**Your task**
Across the data below, how many lines have the word "light" in them? Respond with the number alone.

•••••

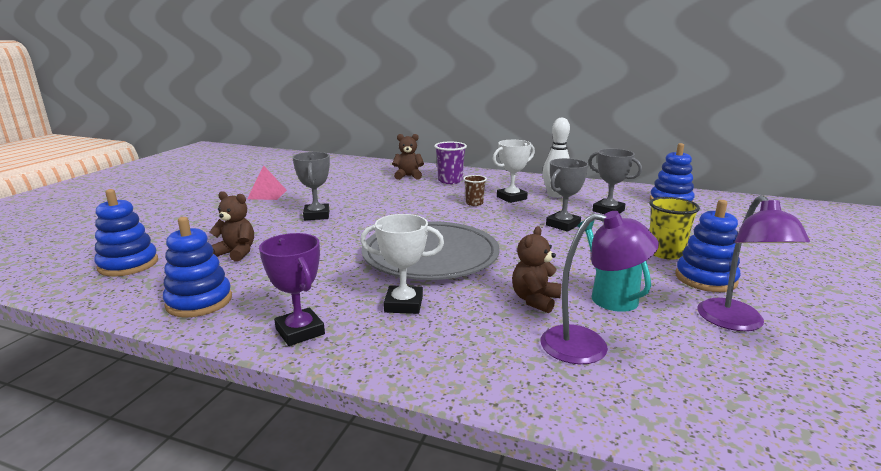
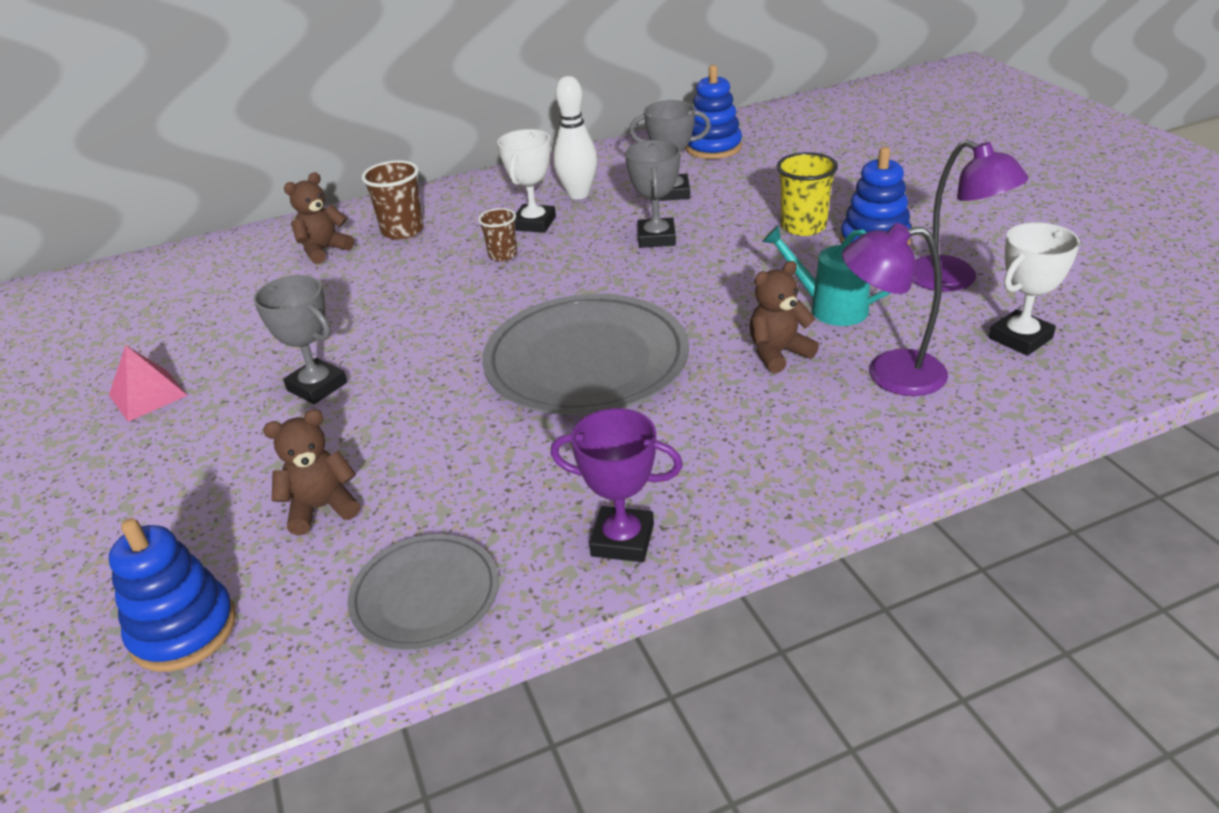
camera: 40 degrees left, 15 degrees up
blue stacking toy [163,217,232,318] -> grey plate [347,534,499,651]
white trophy [360,214,444,314] -> white trophy moved to [989,222,1080,356]
purple cup [434,142,467,184] -> brown cup [362,160,424,240]
brown teddy bear [512,226,561,313] -> brown teddy bear turned 75 degrees clockwise [750,261,819,373]
purple lamp [541,211,659,364] -> purple lamp turned 135 degrees counterclockwise [842,223,948,396]

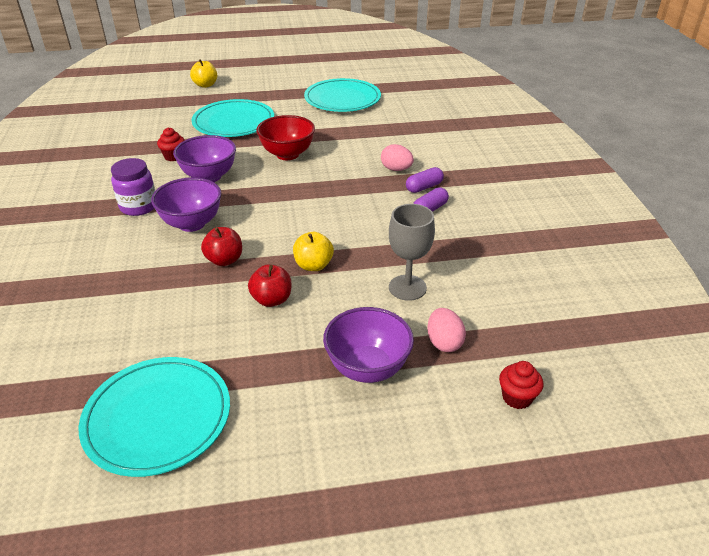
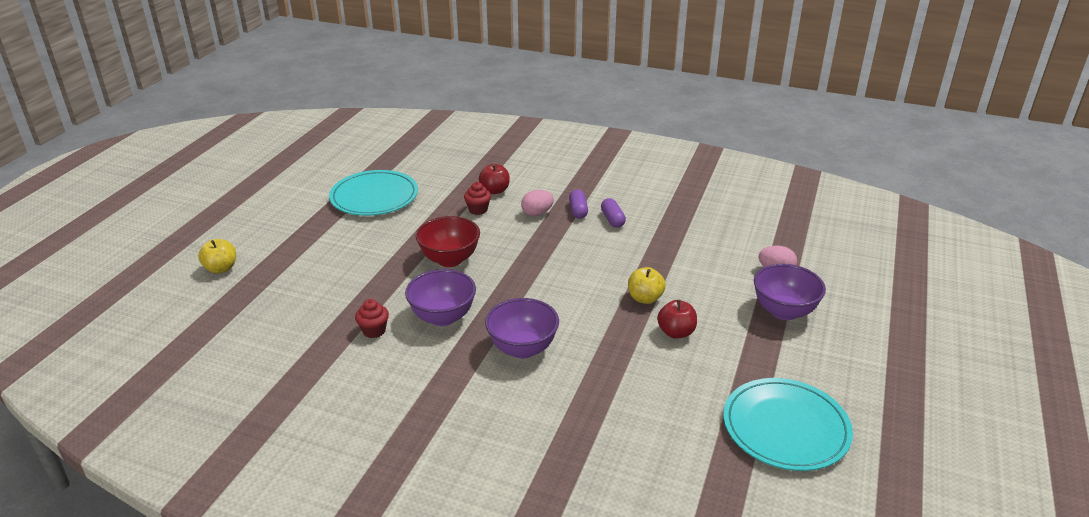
camera: 60 degrees left, 5 degrees down
purple jar [111,158,155,216] -> none
turquoise plate [191,99,274,137] -> none
red apple [201,227,242,266] -> red apple moved to [479,164,510,194]
grey goblet [389,204,435,301] -> none
red cupcake [499,361,543,409] -> red cupcake moved to [464,182,491,215]

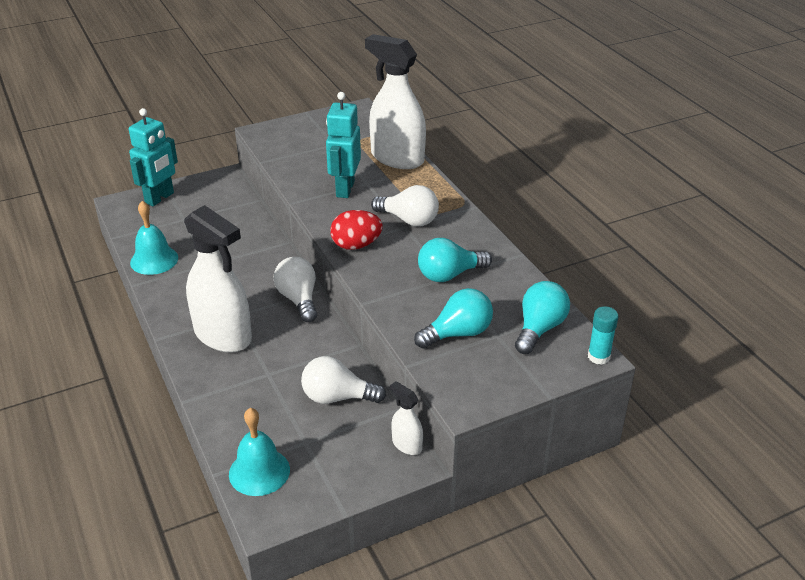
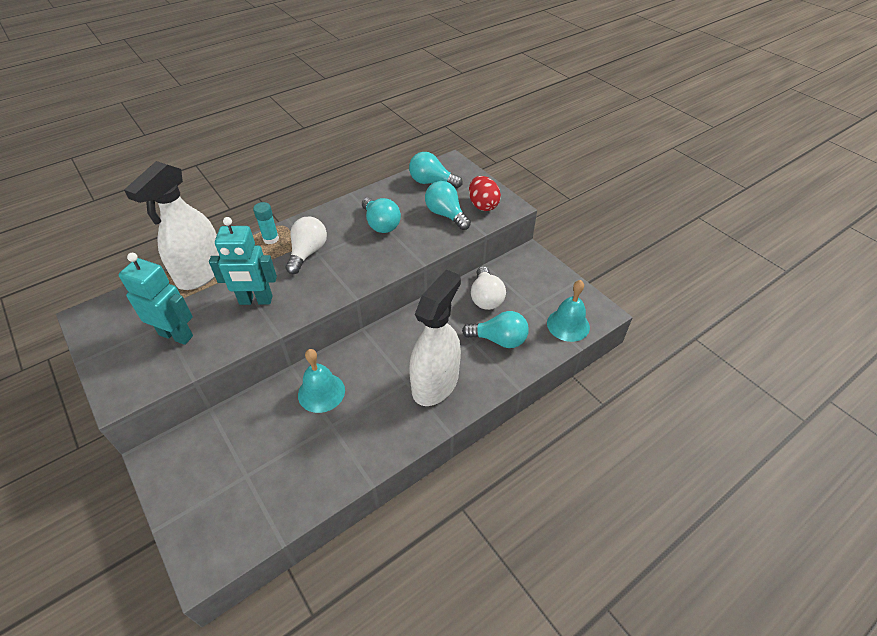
camera: 100 degrees left, 10 degrees up
turquoise robot [129,108,178,206] -> turquoise robot moved to [119,253,193,345]
turquoise bell [130,201,178,275] -> turquoise bell moved to [298,349,345,413]
white light bulb [274,257,317,322] -> none
red egg [330,210,383,250] -> red egg moved to [469,176,501,211]
white spray bottle [390,381,423,455] -> none
turquoise glue stick [588,306,618,365] -> turquoise glue stick moved to [253,202,279,244]
none -> turquoise light bulb [462,311,529,348]

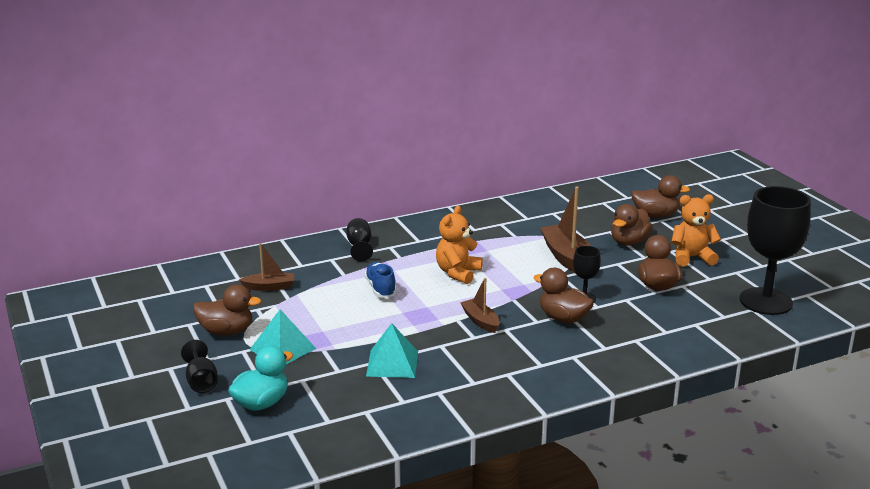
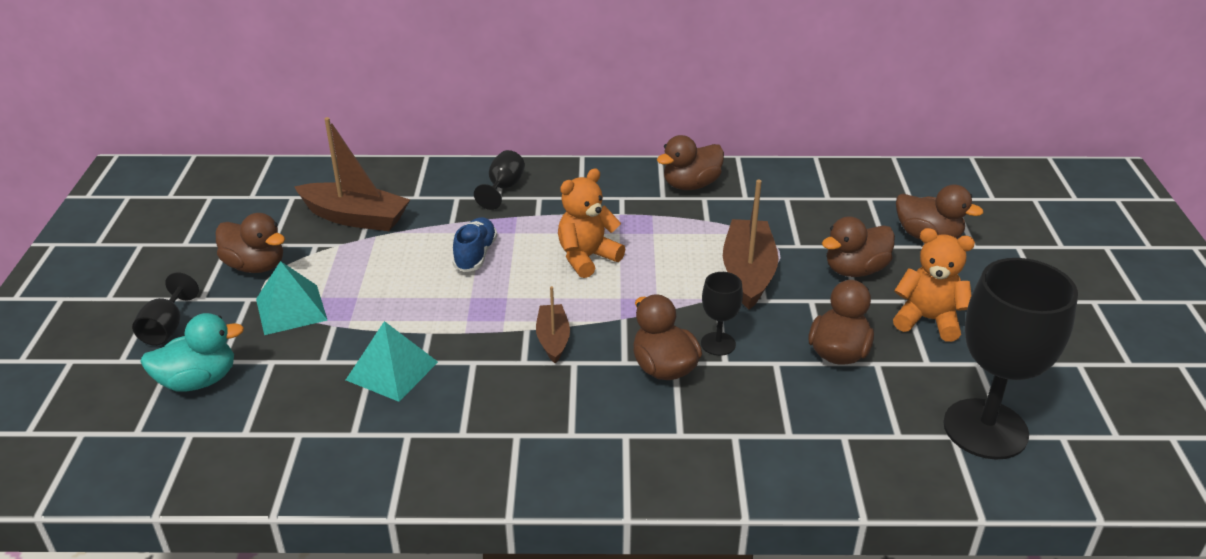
camera: 25 degrees right, 10 degrees up
brown boat [239,243,294,291] -> brown boat [295,117,410,231], size x1.74
none -> brown duck [657,135,724,190]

•••••

**Output for this exercise**
2